-- Opening Marker --

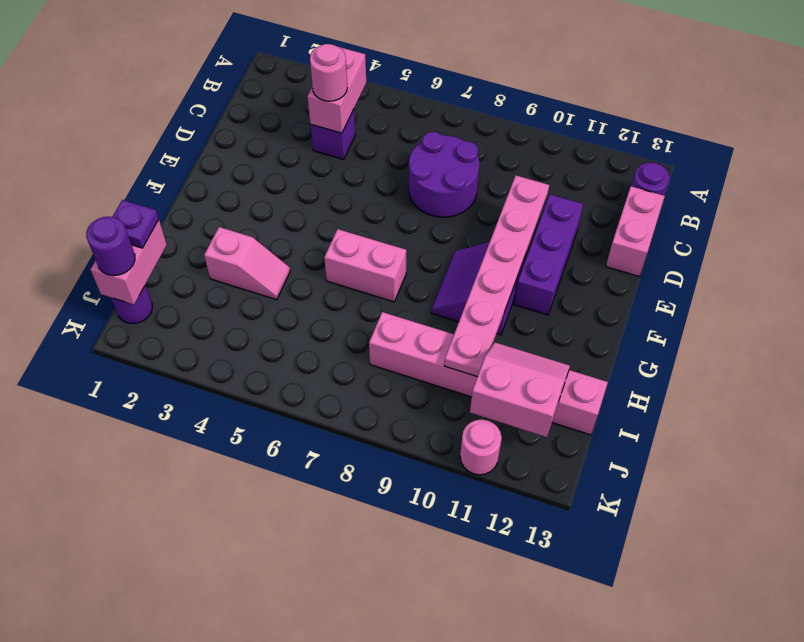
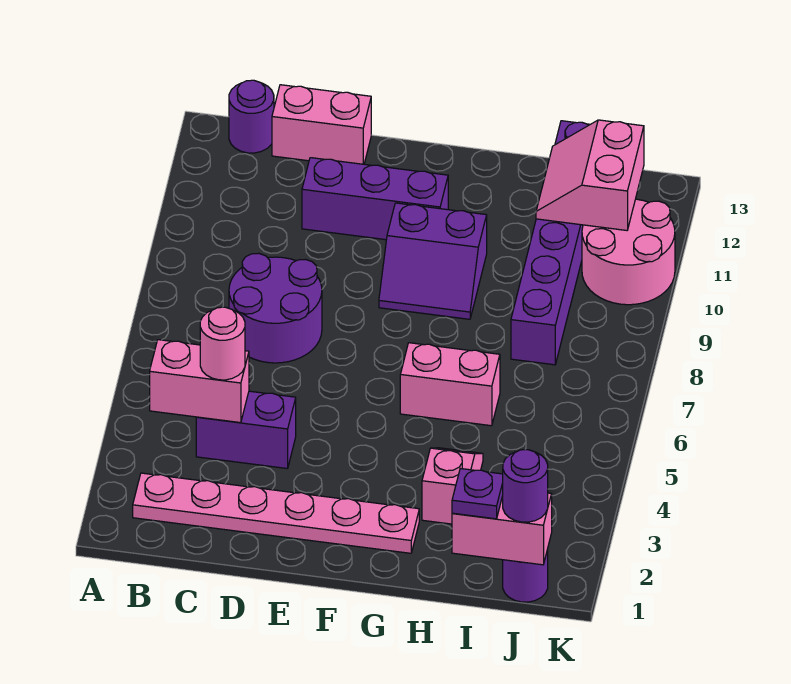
purple brick C4 level 1 -> purple brick C4:D4 level 1
pink plate D10:I10 level 2 -> pink plate B2:G2 level 1
pink brick G6:G7 level 1 -> pink brick G6:H6 level 1
pink brick I8:I13 level 1 -> purple brick I8:I13 level 1
pink round brick K11 level 1 -> pink round brick J10:K11 level 1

-- Closing Marker --

:: Work required ::
All entries above are to be set down word for word, and the pictures are to be left out.

:: Result of the exercise ::
purple brick C4 level 1 -> purple brick C4:D4 level 1
pink plate D10:I10 level 2 -> pink plate B2:G2 level 1
pink brick G6:G7 level 1 -> pink brick G6:H6 level 1
pink brick I8:I13 level 1 -> purple brick I8:I13 level 1
pink round brick K11 level 1 -> pink round brick J10:K11 level 1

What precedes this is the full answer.